▶ [EXERCISE PROMPT]: When you write out the listing, keep every word as it stands and drop the pictures.

--- RECORDS FOR THE TASK ---

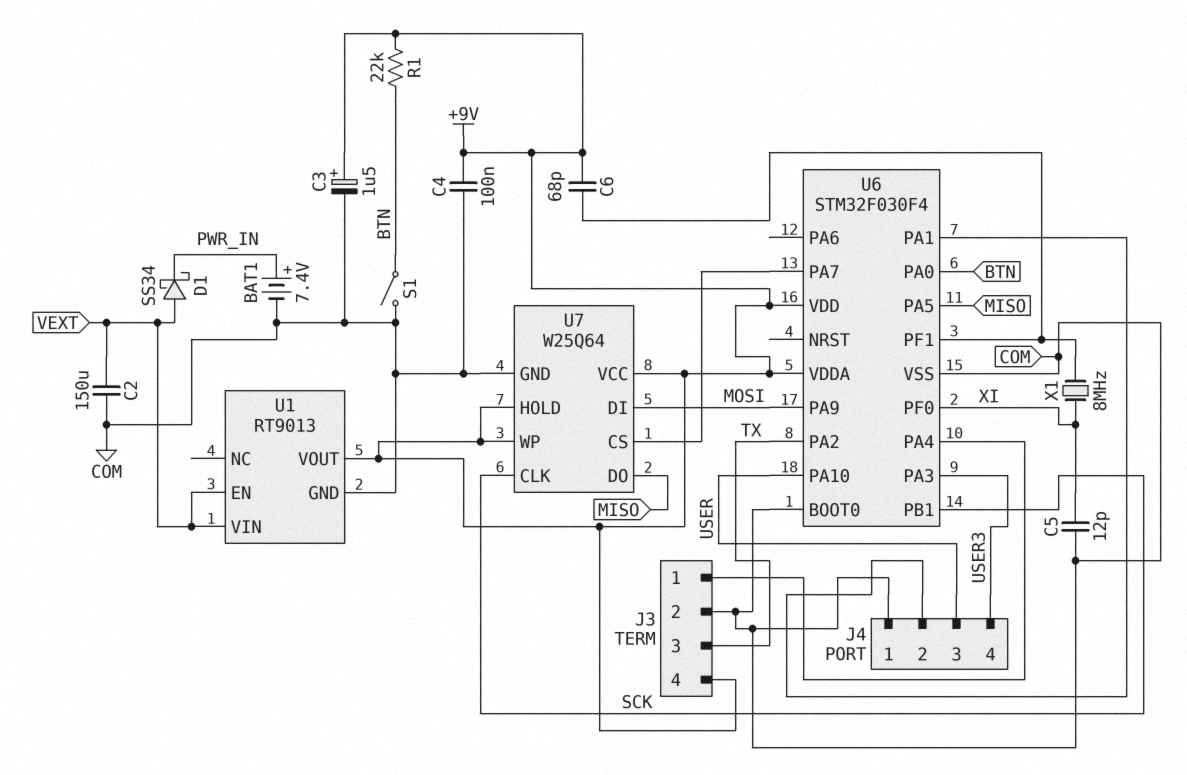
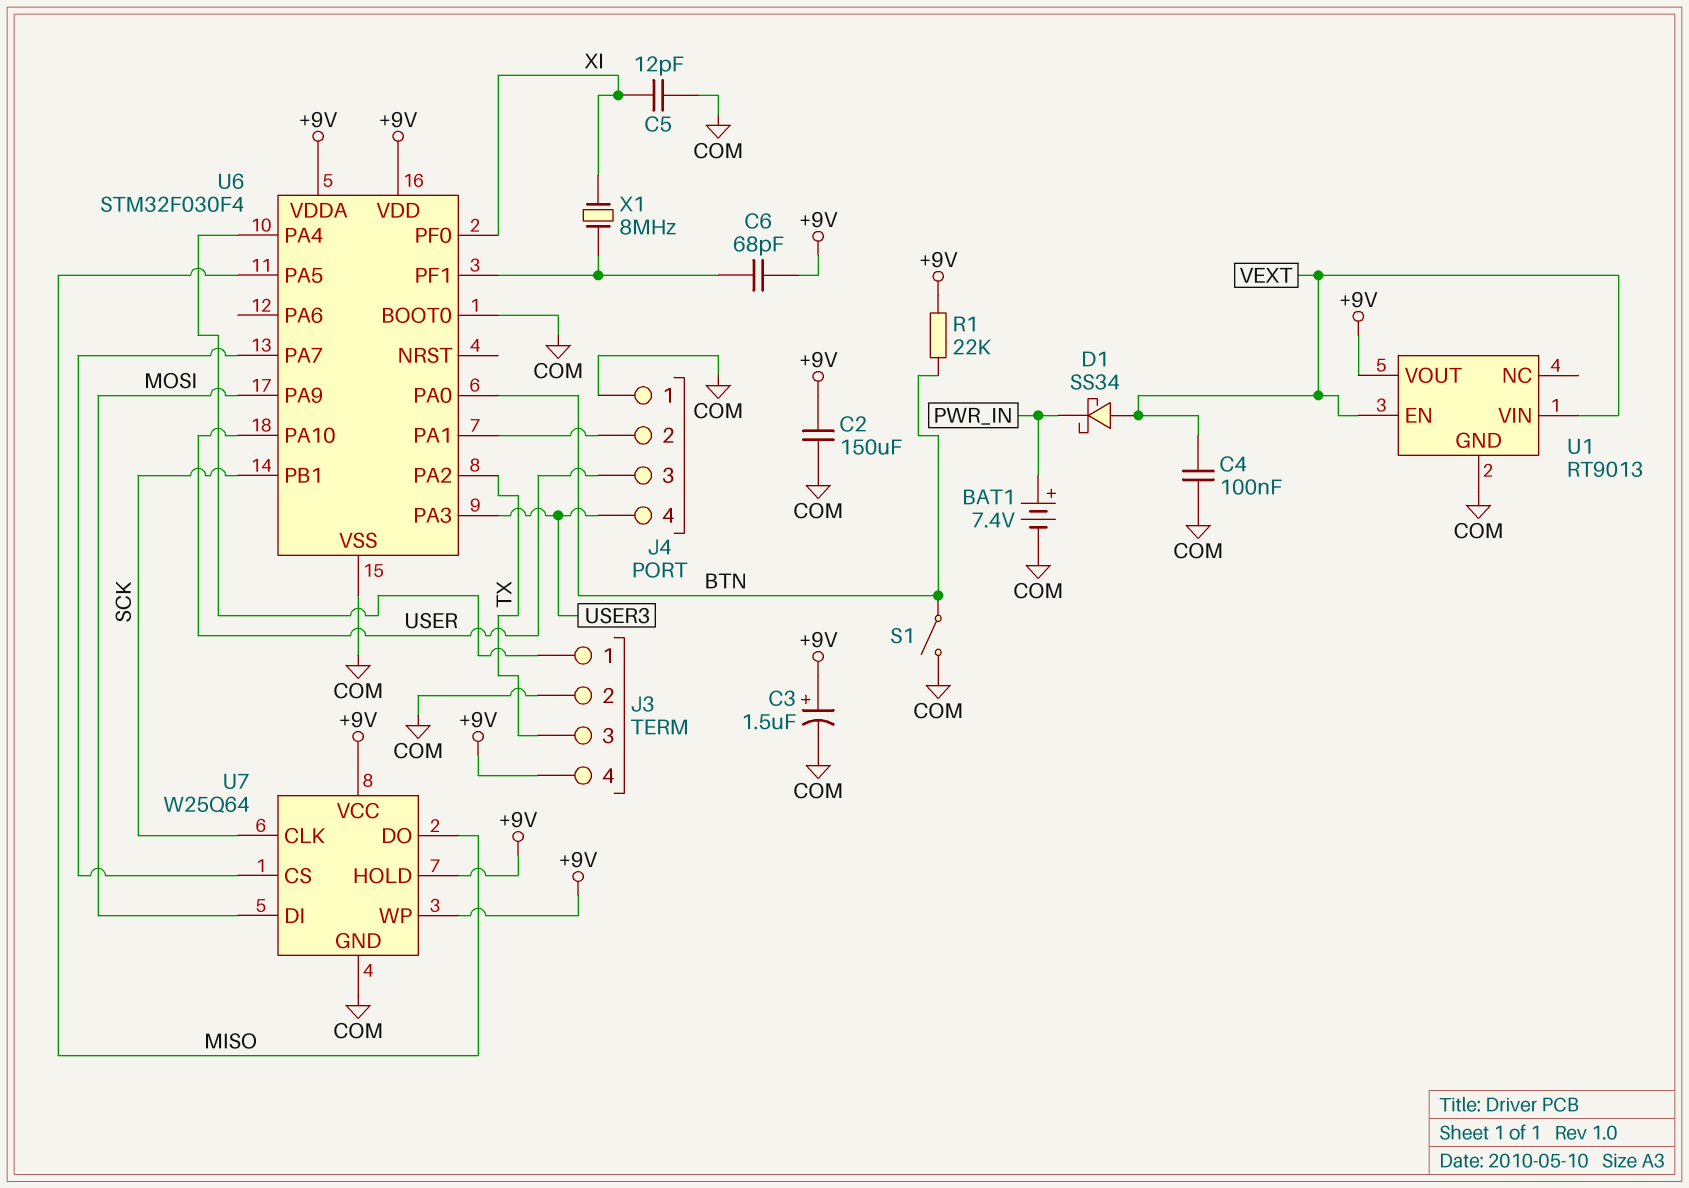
C2: 150uF (COM, VEXT) -> 150uF (+9V, COM)
C4: 100nF (+9V, COM) -> 100nF (COM, VEXT)

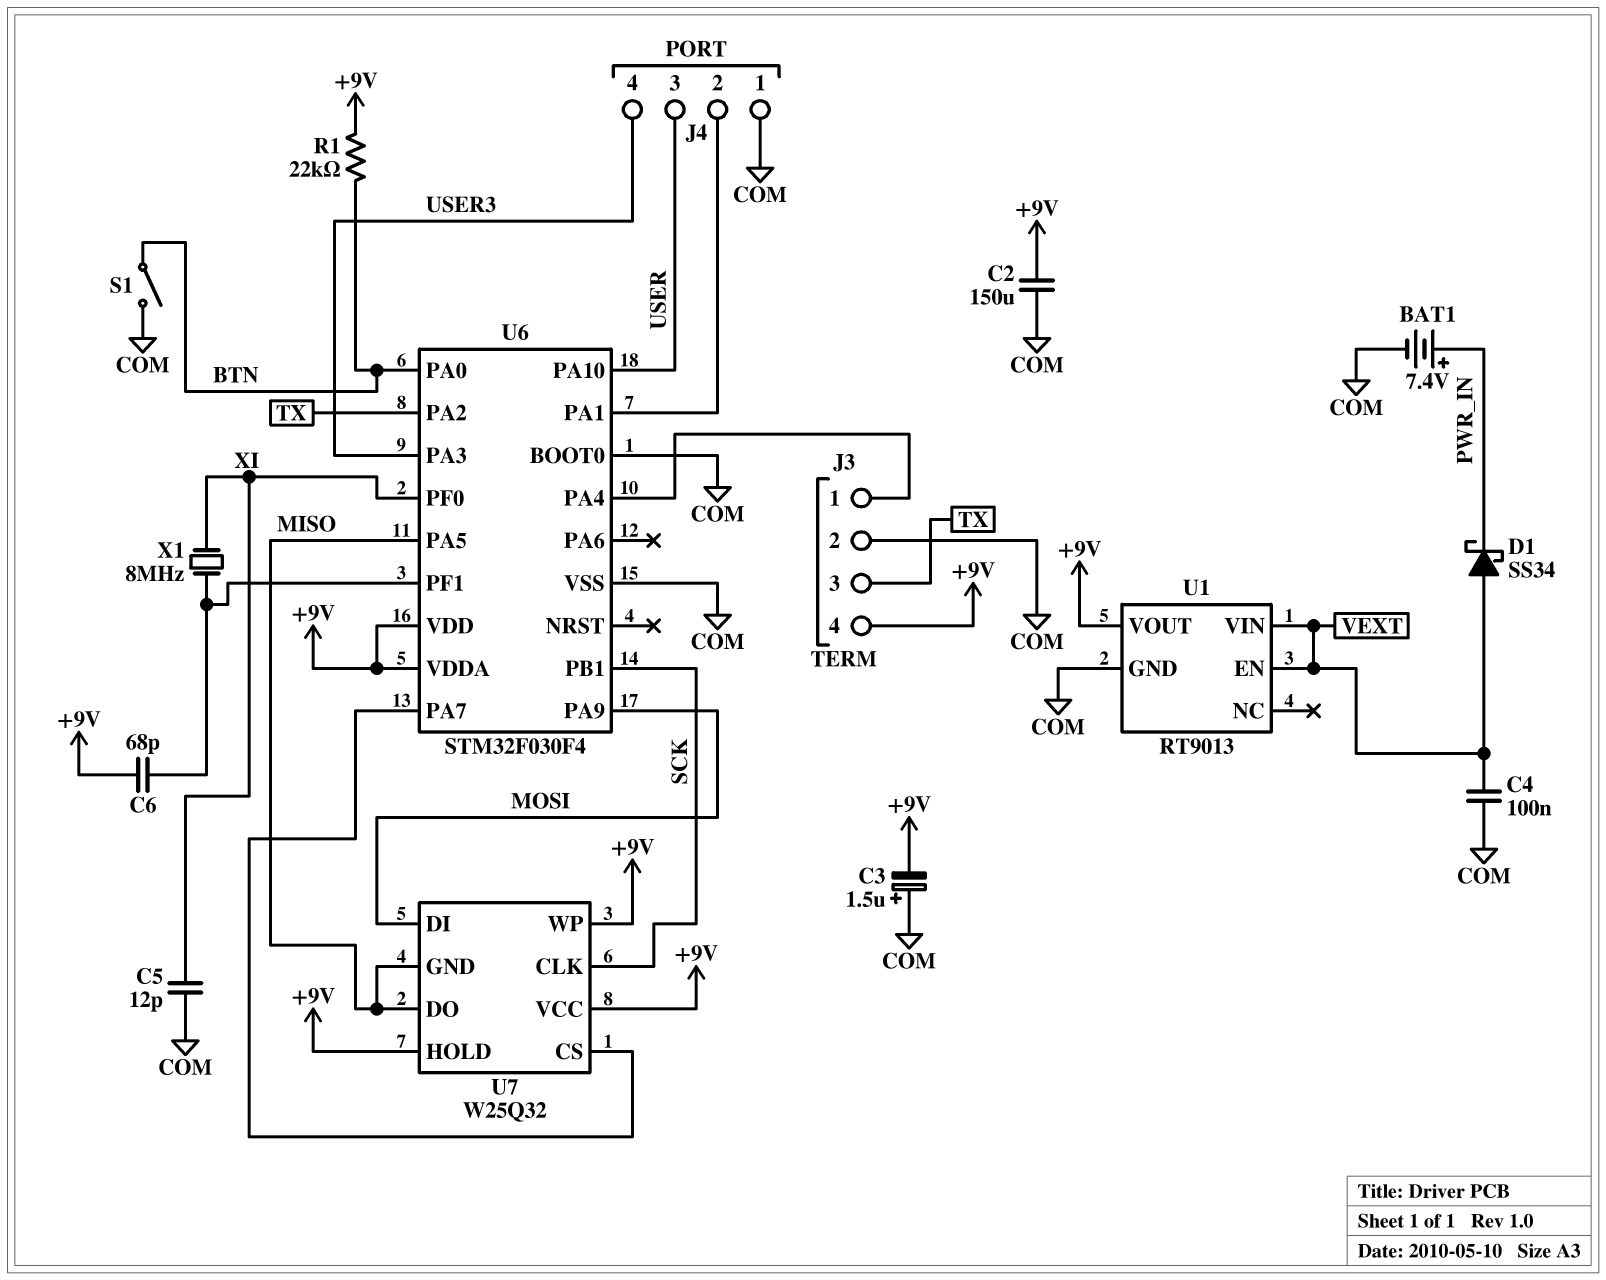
C3: 1.5uF (plus +9V, minus COM) -> 1.5uF (plus COM, minus +9V)
U7: W25Q64 -> W25Q32
U7 pin GND: COM -> MISO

---

▶ [COMPLETED TASK]:
C2: 150uF (COM, VEXT) -> 150uF (+9V, COM)
C4: 100nF (+9V, COM) -> 100nF (COM, VEXT)

C3: 1.5uF (plus +9V, minus COM) -> 1.5uF (plus COM, minus +9V)
U7: W25Q64 -> W25Q32
U7 pin GND: COM -> MISO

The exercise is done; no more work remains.